Required action: Set down, word for word, the line with "C7: 470nF (GND, VS) -> 470nF (KEY, VS)" and the lines after it through the final line of the data below, without pictures.

Change detection outputs:
┌──

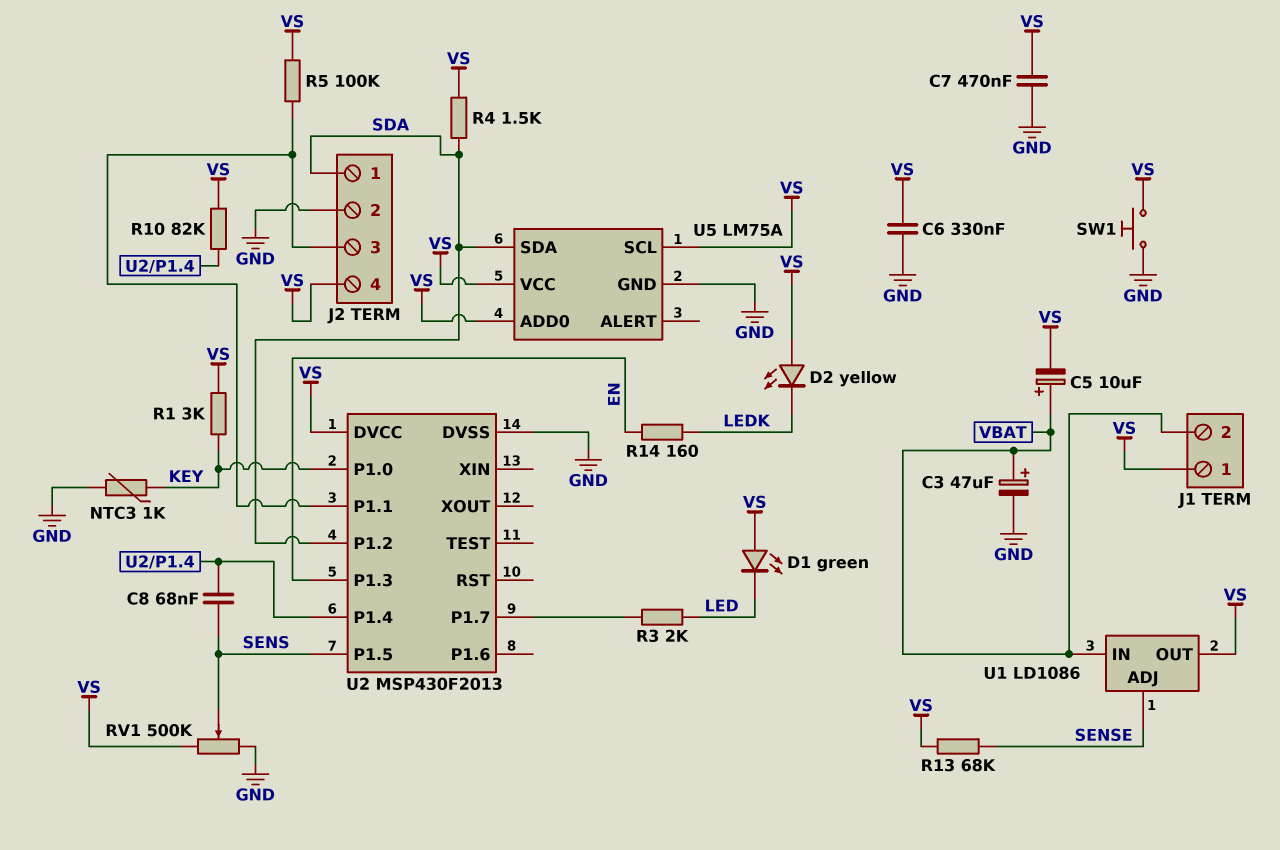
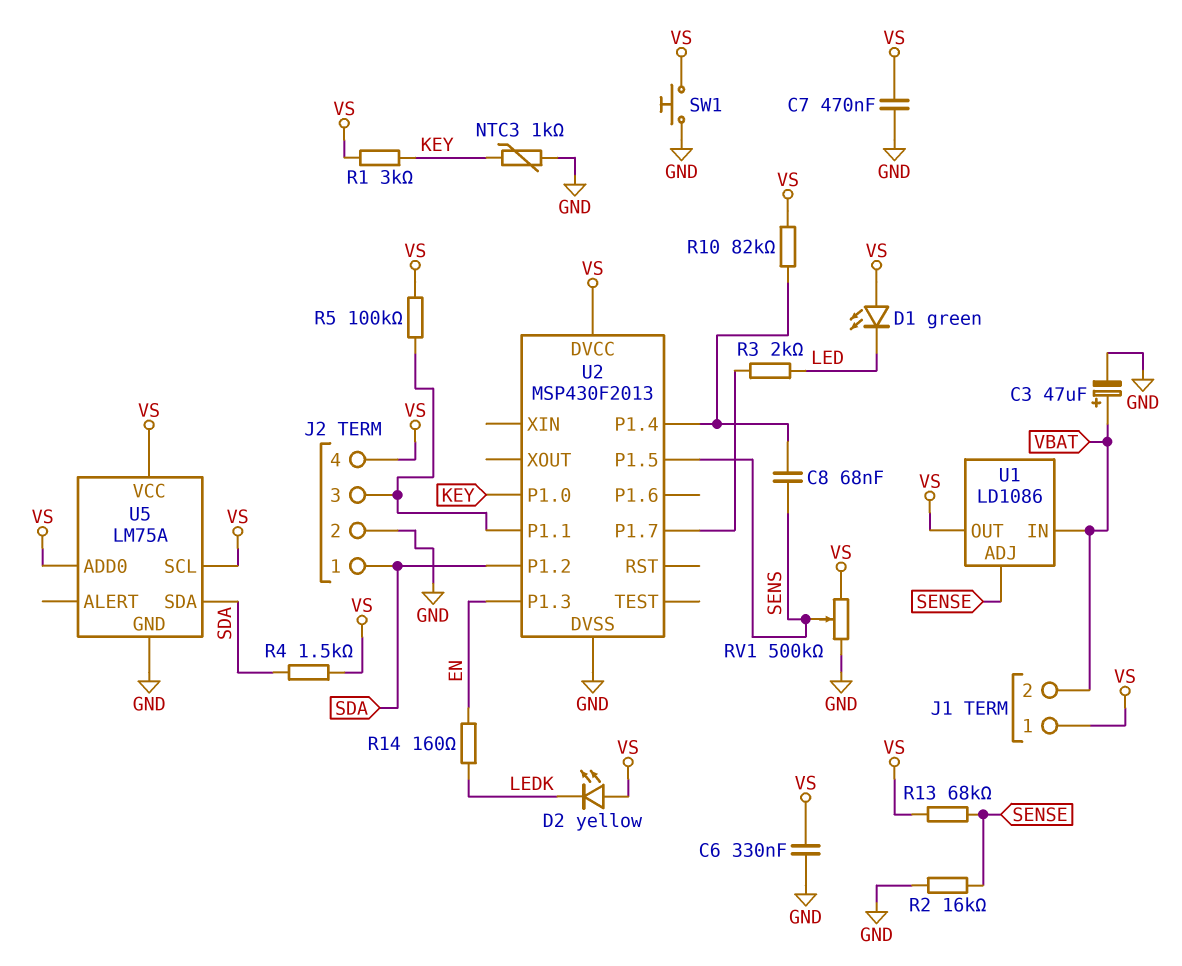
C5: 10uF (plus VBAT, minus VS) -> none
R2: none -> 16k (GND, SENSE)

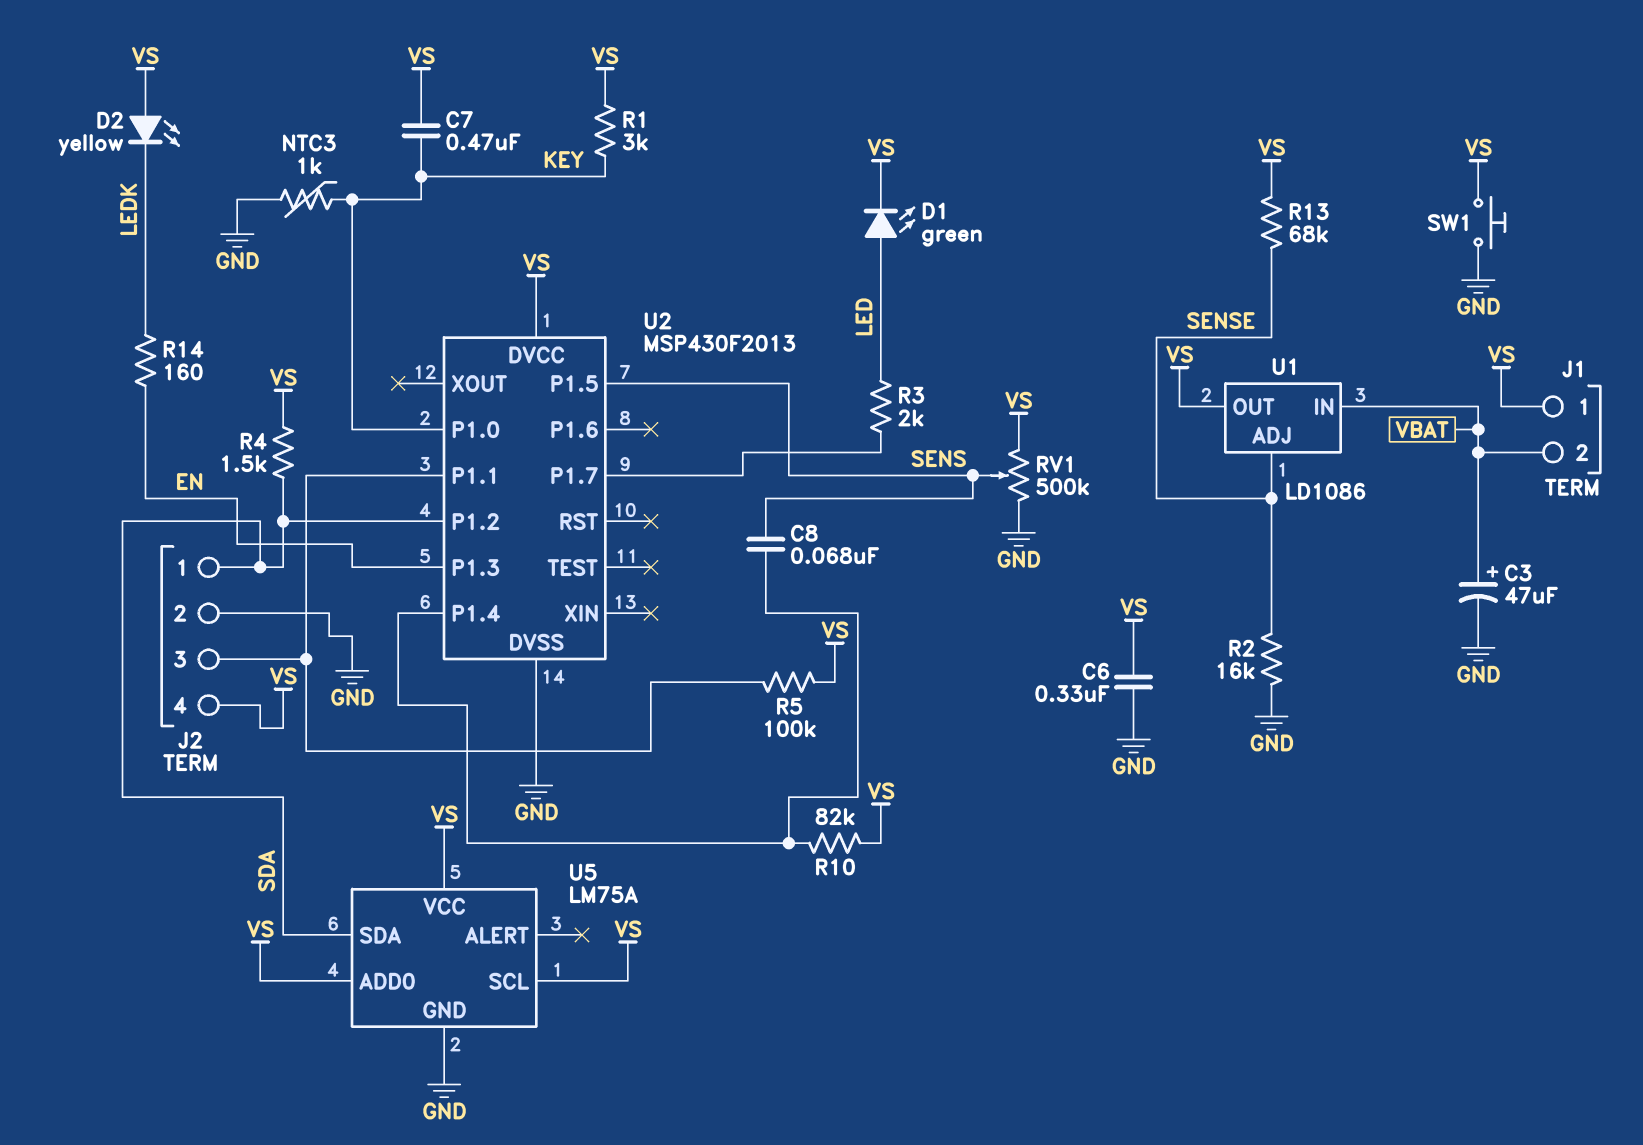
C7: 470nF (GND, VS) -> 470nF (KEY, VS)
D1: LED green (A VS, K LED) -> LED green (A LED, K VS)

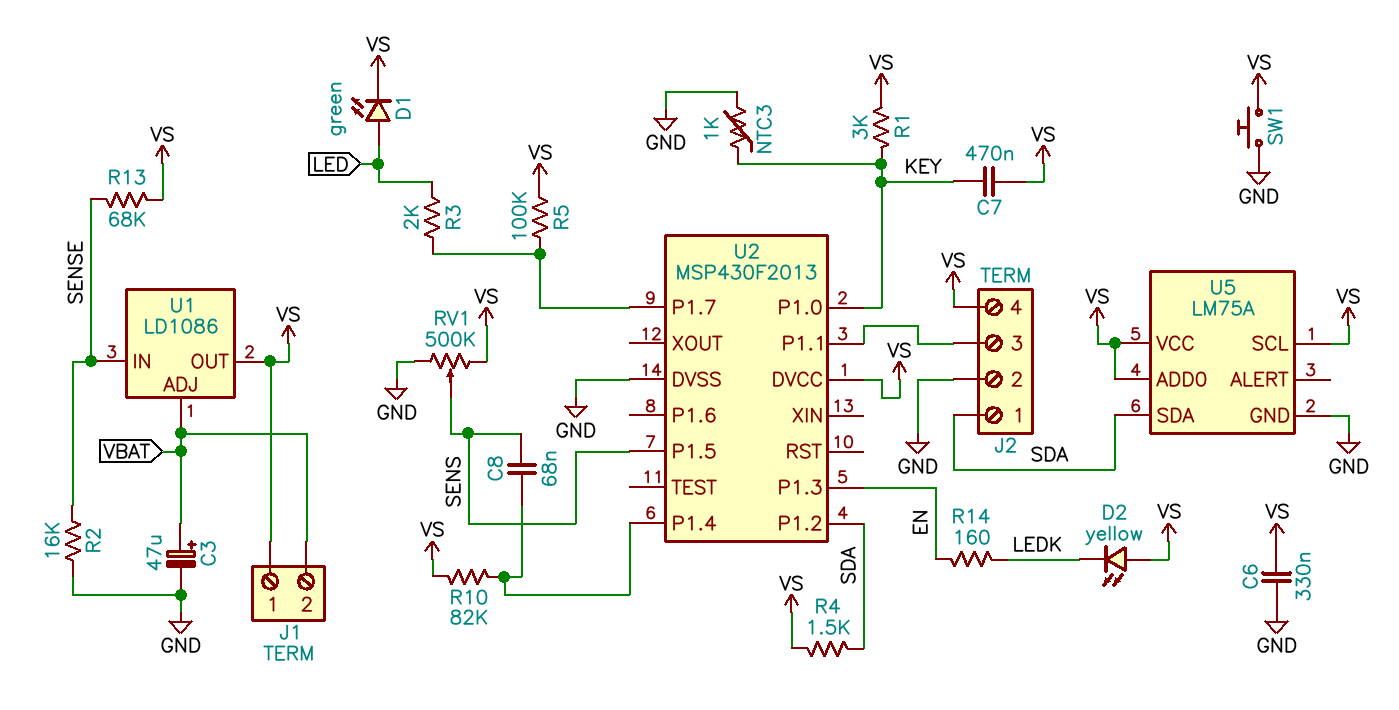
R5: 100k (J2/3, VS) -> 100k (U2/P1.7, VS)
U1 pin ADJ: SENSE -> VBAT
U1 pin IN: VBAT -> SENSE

└──

Output below:
C7: 470nF (GND, VS) -> 470nF (KEY, VS)
D1: LED green (A VS, K LED) -> LED green (A LED, K VS)

R5: 100k (J2/3, VS) -> 100k (U2/P1.7, VS)
U1 pin ADJ: SENSE -> VBAT
U1 pin IN: VBAT -> SENSE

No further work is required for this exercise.